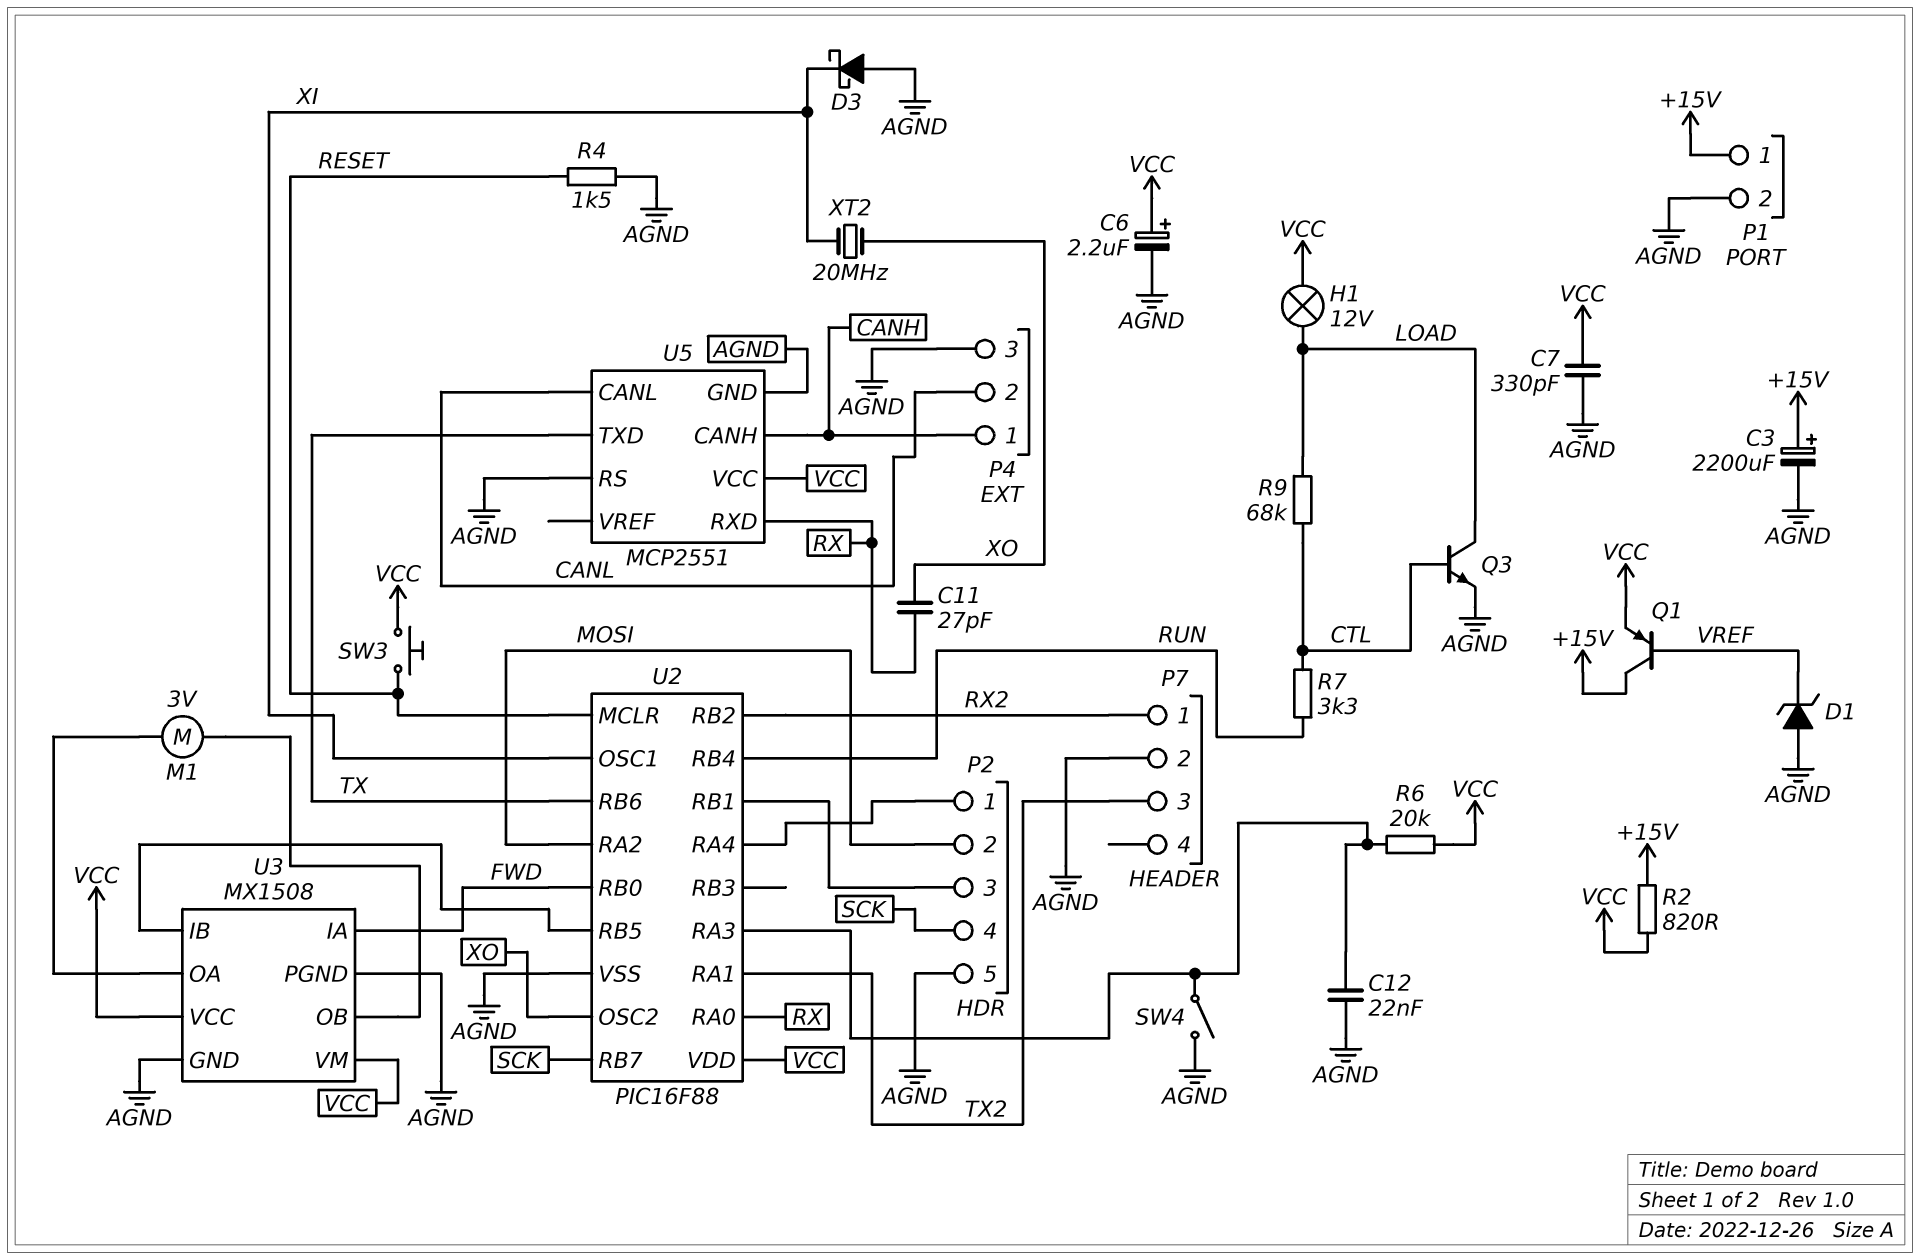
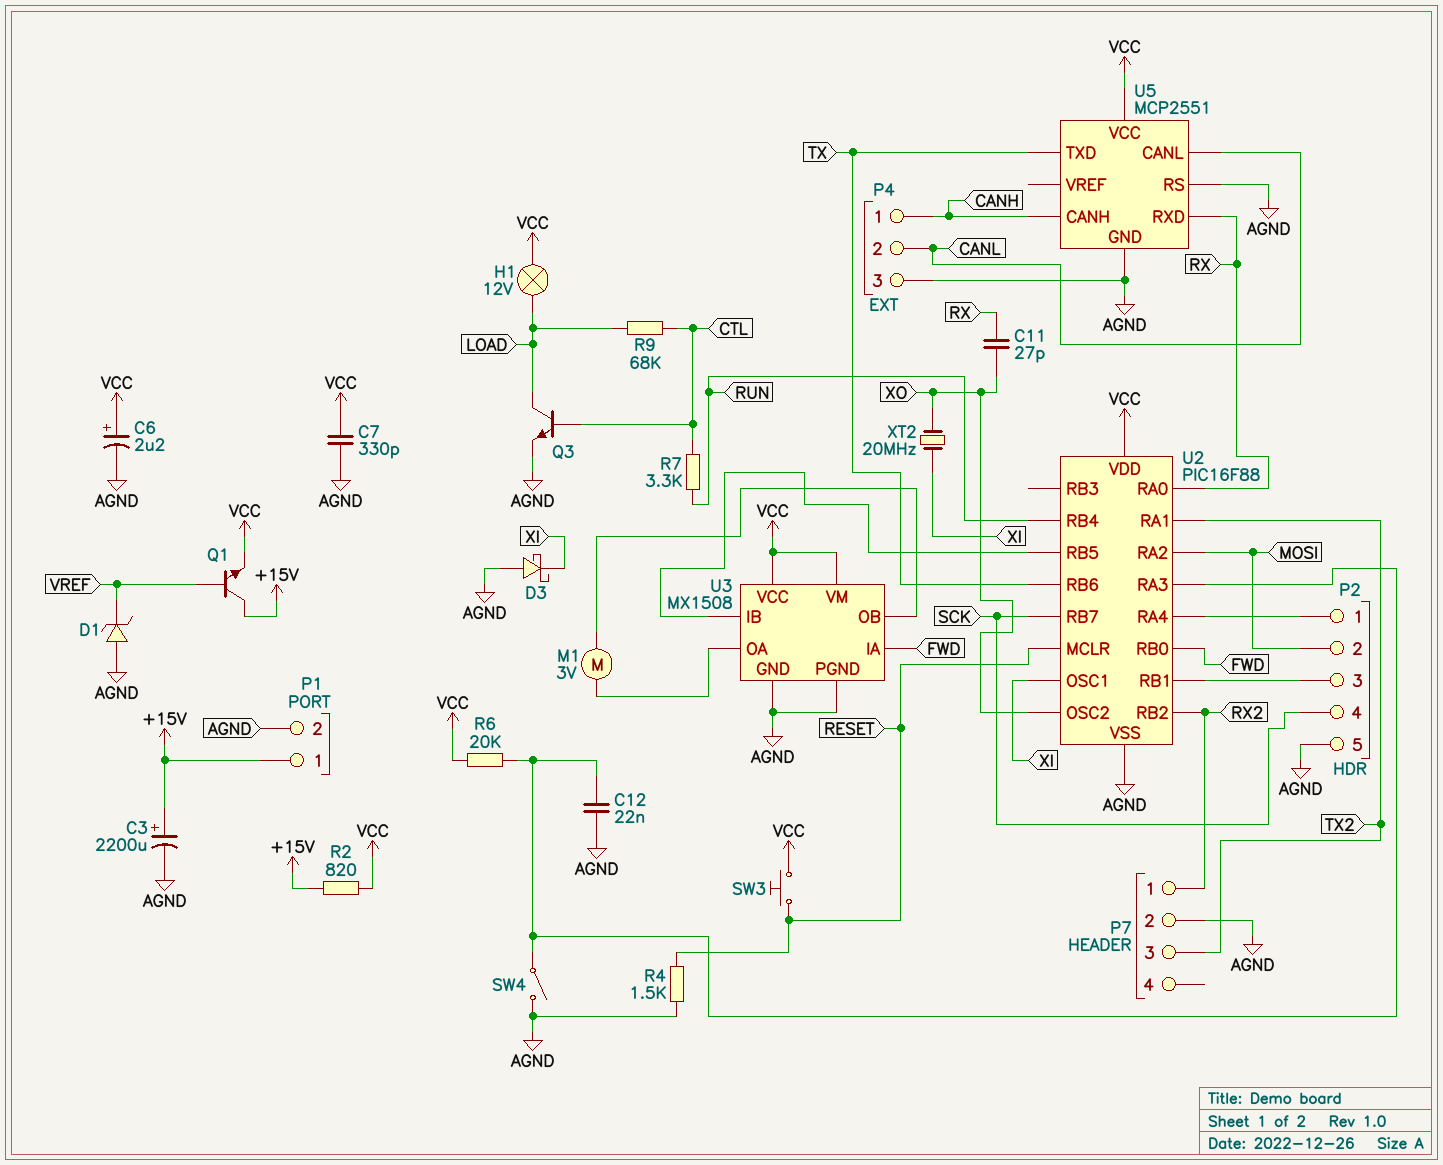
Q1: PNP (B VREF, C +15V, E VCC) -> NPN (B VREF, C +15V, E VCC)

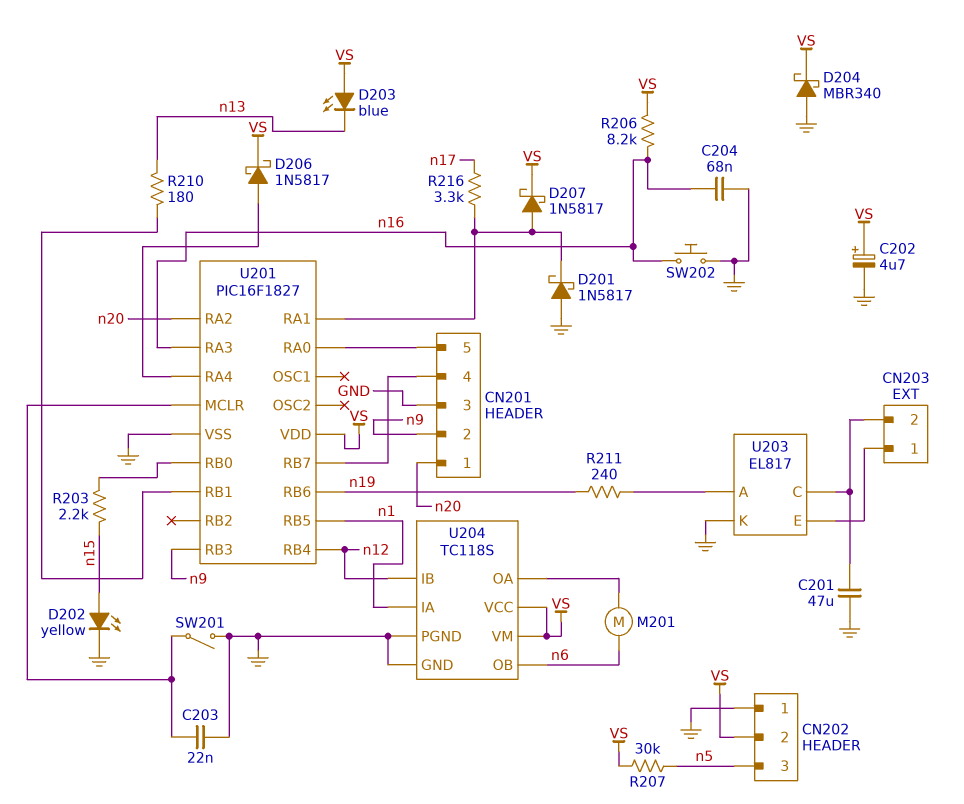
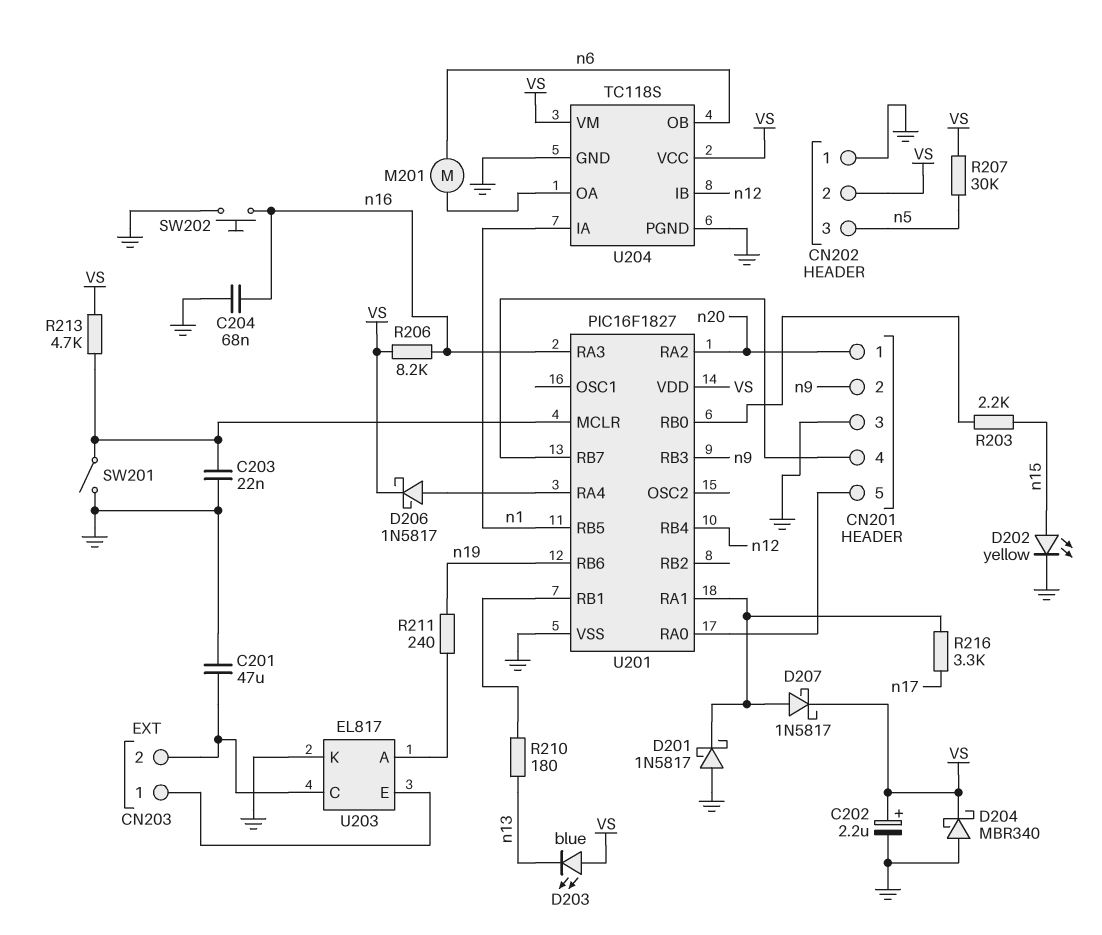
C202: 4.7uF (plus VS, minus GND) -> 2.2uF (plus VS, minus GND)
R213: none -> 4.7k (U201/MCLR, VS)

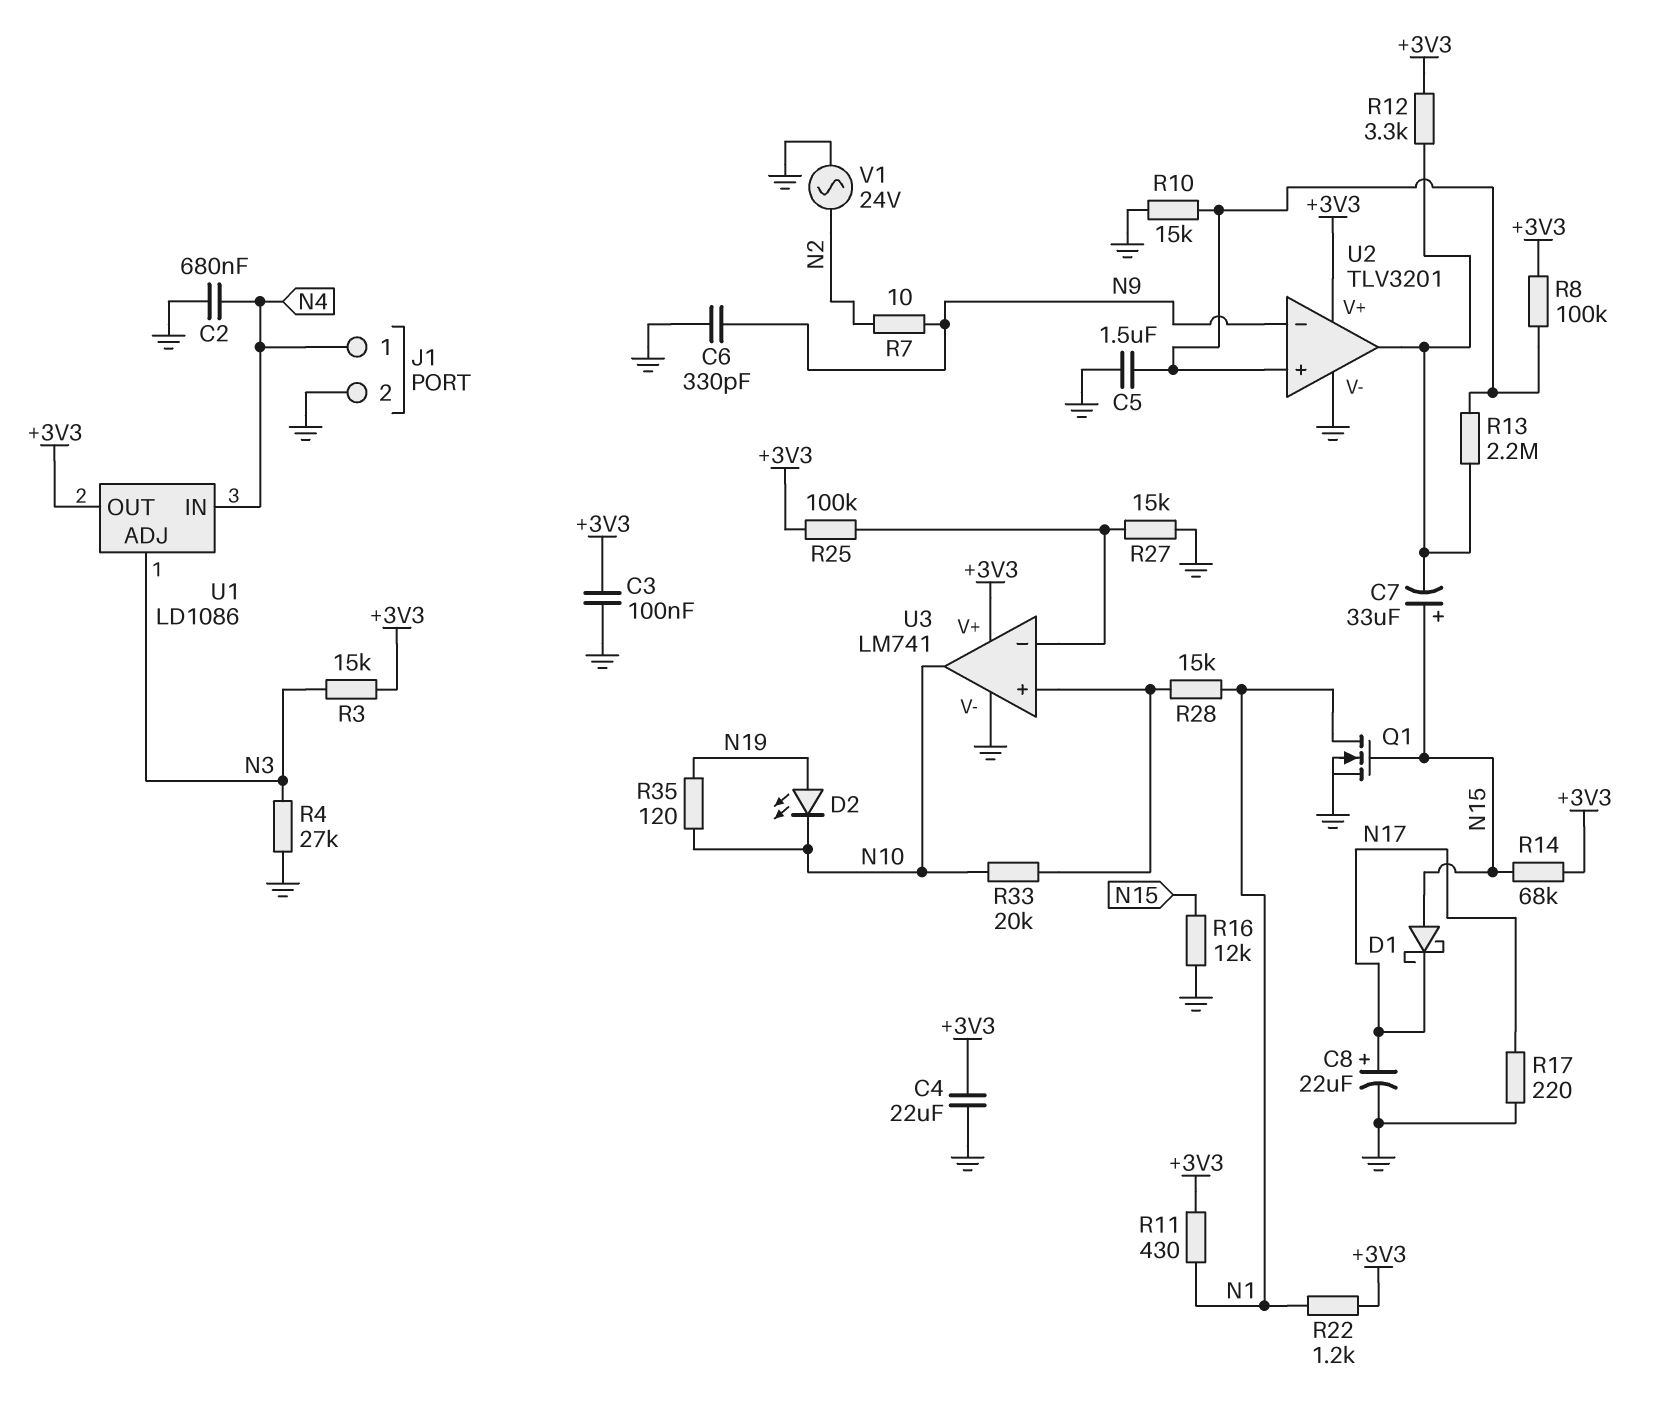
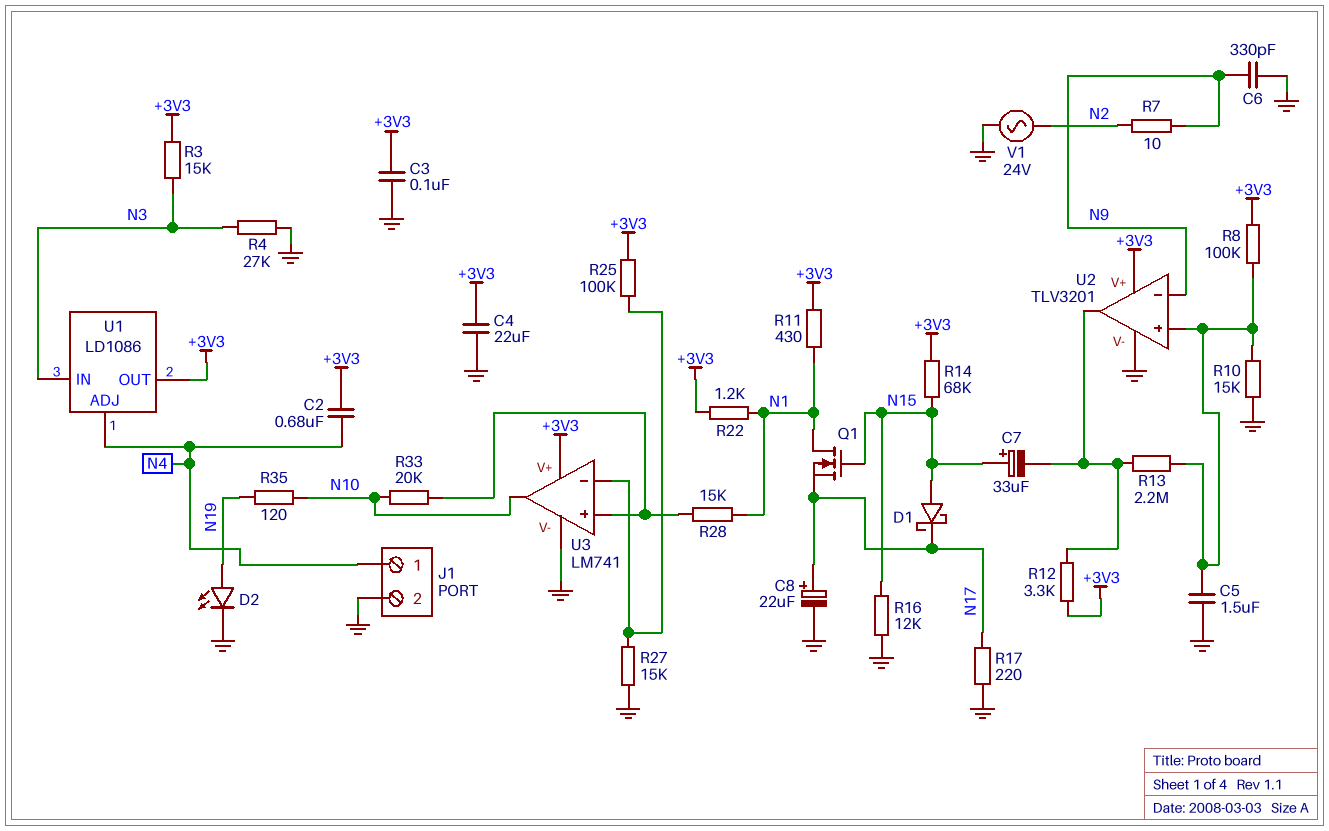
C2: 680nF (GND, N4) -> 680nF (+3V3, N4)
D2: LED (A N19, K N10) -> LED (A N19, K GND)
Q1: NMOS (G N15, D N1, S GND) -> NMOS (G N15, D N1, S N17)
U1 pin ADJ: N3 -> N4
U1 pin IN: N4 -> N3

◆ ◆ ◆ ◆ ◆ ◆ ◆

Assigned task: Output an exact copy of the lines from the one with "C202: 4.7uF (plus" through the closing line of the records, inclusive, without any images.

Task response:
C202: 4.7uF (plus VS, minus GND) -> 2.2uF (plus VS, minus GND)
R213: none -> 4.7k (U201/MCLR, VS)

C2: 680nF (GND, N4) -> 680nF (+3V3, N4)
D2: LED (A N19, K N10) -> LED (A N19, K GND)
Q1: NMOS (G N15, D N1, S GND) -> NMOS (G N15, D N1, S N17)
U1 pin ADJ: N3 -> N4
U1 pin IN: N4 -> N3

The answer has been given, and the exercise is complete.